## Task statement
Use the entries below and reproduce exactly the lines from the one containing "red ellipse: (181, 101) -> (144, 89), moved" down to the one containing "yellow square: (340, 178)", both of them included.

=== Source data ===

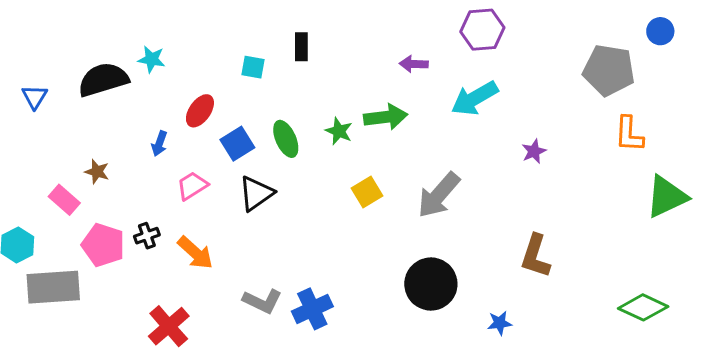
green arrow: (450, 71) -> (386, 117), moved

===
=== Source data ===

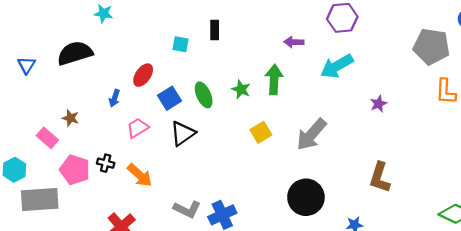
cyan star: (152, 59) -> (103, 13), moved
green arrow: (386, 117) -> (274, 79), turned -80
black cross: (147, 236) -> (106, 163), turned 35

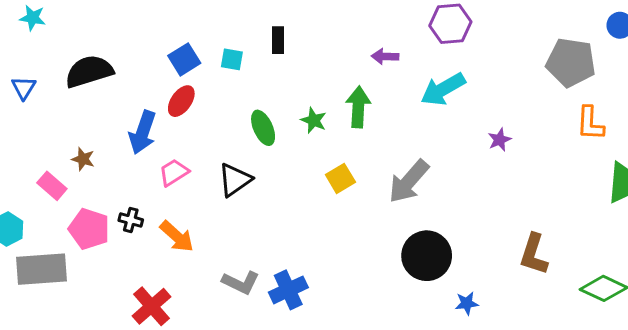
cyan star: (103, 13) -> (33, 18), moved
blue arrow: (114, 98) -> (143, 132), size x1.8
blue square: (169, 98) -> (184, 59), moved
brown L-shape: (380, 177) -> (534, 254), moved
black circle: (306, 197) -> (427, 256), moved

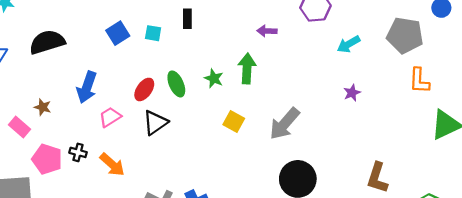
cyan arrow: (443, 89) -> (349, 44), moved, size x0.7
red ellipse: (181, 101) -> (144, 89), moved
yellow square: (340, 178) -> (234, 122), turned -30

===

## Result of this task
red ellipse: (181, 101) -> (144, 89), moved
yellow square: (340, 178) -> (234, 122), turned -30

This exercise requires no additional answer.